Exercise details: From the entries below, return only the lines starting at the one that contains "camera: 115 degrees left, 10 degrees up" and ending at the one that contains "(492, 539) = (530, 152): grey", exactly as they stand.

Supplied entries:

#####

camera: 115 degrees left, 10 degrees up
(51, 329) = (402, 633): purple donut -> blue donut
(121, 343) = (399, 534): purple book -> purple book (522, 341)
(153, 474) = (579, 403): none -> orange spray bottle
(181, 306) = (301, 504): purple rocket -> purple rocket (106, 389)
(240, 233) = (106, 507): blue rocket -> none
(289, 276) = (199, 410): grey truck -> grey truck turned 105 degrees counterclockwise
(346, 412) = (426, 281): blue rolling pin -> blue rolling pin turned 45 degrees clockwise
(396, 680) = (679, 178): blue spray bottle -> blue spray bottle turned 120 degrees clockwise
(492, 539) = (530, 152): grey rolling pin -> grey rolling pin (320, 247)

#####

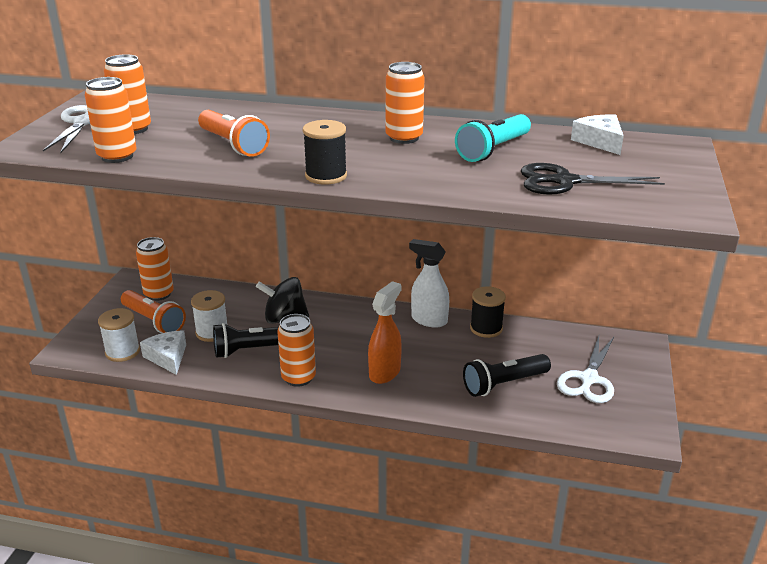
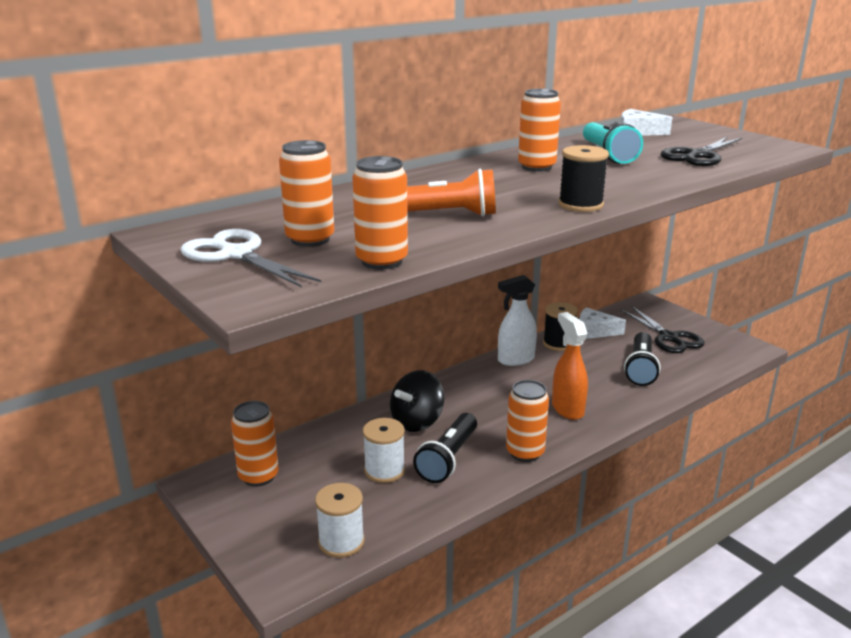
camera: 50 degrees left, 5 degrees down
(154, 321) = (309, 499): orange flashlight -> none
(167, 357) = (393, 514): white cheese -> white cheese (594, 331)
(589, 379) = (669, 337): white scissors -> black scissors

#####

Written answer:
camera: 115 degrees left, 10 degrees up
(51, 329) = (402, 633): purple donut -> blue donut
(121, 343) = (399, 534): purple book -> purple book (522, 341)
(153, 474) = (579, 403): none -> orange spray bottle
(181, 306) = (301, 504): purple rocket -> purple rocket (106, 389)
(240, 233) = (106, 507): blue rocket -> none
(289, 276) = (199, 410): grey truck -> grey truck turned 105 degrees counterclockwise
(346, 412) = (426, 281): blue rolling pin -> blue rolling pin turned 45 degrees clockwise
(396, 680) = (679, 178): blue spray bottle -> blue spray bottle turned 120 degrees clockwise
(492, 539) = (530, 152): grey rolling pin -> grey rolling pin (320, 247)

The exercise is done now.